_EXERCISE REQUIREMENTS_
The data must be given again in full, with no line altered.

_THE INPUT_
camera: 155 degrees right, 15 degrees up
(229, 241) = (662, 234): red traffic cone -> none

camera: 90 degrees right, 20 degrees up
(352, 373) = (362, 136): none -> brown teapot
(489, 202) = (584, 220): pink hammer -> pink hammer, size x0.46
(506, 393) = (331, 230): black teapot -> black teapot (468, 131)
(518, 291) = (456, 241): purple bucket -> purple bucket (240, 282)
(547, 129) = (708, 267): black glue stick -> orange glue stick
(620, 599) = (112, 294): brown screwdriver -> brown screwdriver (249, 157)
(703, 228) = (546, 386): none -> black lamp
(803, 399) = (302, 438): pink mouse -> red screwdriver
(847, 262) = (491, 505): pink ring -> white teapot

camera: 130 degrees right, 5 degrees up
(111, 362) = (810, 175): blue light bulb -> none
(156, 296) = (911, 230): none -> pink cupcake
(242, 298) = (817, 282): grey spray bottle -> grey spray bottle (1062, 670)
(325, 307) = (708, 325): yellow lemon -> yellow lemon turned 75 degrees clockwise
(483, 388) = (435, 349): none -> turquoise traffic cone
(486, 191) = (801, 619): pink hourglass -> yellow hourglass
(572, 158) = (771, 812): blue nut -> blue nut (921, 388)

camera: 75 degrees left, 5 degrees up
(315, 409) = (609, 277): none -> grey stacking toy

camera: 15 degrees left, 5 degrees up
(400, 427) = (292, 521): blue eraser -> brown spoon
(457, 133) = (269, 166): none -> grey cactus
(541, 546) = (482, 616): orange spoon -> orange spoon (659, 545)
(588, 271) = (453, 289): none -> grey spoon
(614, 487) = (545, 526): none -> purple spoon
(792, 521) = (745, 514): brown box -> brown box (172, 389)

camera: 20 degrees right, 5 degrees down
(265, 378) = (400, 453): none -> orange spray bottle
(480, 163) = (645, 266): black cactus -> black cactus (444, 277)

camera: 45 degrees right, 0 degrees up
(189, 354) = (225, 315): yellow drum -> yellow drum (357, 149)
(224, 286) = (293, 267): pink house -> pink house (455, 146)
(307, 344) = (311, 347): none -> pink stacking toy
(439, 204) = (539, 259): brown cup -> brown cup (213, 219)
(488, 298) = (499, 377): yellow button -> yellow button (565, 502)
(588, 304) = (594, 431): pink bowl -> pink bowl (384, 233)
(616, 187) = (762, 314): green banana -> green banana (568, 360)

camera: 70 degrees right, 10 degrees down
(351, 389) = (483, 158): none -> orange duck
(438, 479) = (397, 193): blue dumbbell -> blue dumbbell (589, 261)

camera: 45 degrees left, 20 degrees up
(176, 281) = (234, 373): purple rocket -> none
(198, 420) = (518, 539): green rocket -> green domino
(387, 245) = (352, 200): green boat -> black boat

_FINISHED EXERCISE_
camera: 155 degrees right, 15 degrees up
(229, 241) = (662, 234): red traffic cone -> none

camera: 90 degrees right, 20 degrees up
(352, 373) = (362, 136): none -> brown teapot
(489, 202) = (584, 220): pink hammer -> pink hammer, size x0.46
(506, 393) = (331, 230): black teapot -> black teapot (468, 131)
(518, 291) = (456, 241): purple bucket -> purple bucket (240, 282)
(547, 129) = (708, 267): black glue stick -> orange glue stick
(620, 599) = (112, 294): brown screwdriver -> brown screwdriver (249, 157)
(703, 228) = (546, 386): none -> black lamp
(803, 399) = (302, 438): pink mouse -> red screwdriver
(847, 262) = (491, 505): pink ring -> white teapot

camera: 130 degrees right, 5 degrees up
(111, 362) = (810, 175): blue light bulb -> none
(156, 296) = (911, 230): none -> pink cupcake
(242, 298) = (817, 282): grey spray bottle -> grey spray bottle (1062, 670)
(325, 307) = (708, 325): yellow lemon -> yellow lemon turned 75 degrees clockwise
(483, 388) = (435, 349): none -> turquoise traffic cone
(486, 191) = (801, 619): pink hourglass -> yellow hourglass
(572, 158) = (771, 812): blue nut -> blue nut (921, 388)

camera: 75 degrees left, 5 degrees up
(315, 409) = (609, 277): none -> grey stacking toy

camera: 15 degrees left, 5 degrees up
(400, 427) = (292, 521): blue eraser -> brown spoon
(457, 133) = (269, 166): none -> grey cactus
(541, 546) = (482, 616): orange spoon -> orange spoon (659, 545)
(588, 271) = (453, 289): none -> grey spoon
(614, 487) = (545, 526): none -> purple spoon
(792, 521) = (745, 514): brown box -> brown box (172, 389)

camera: 20 degrees right, 5 degrees down
(265, 378) = (400, 453): none -> orange spray bottle
(480, 163) = (645, 266): black cactus -> black cactus (444, 277)

camera: 45 degrees right, 0 degrees up
(189, 354) = (225, 315): yellow drum -> yellow drum (357, 149)
(224, 286) = (293, 267): pink house -> pink house (455, 146)
(307, 344) = (311, 347): none -> pink stacking toy
(439, 204) = (539, 259): brown cup -> brown cup (213, 219)
(488, 298) = (499, 377): yellow button -> yellow button (565, 502)
(588, 304) = (594, 431): pink bowl -> pink bowl (384, 233)
(616, 187) = (762, 314): green banana -> green banana (568, 360)

camera: 70 degrees right, 10 degrees down
(351, 389) = (483, 158): none -> orange duck
(438, 479) = (397, 193): blue dumbbell -> blue dumbbell (589, 261)

camera: 45 degrees left, 20 degrees up
(176, 281) = (234, 373): purple rocket -> none
(198, 420) = (518, 539): green rocket -> green domino
(387, 245) = (352, 200): green boat -> black boat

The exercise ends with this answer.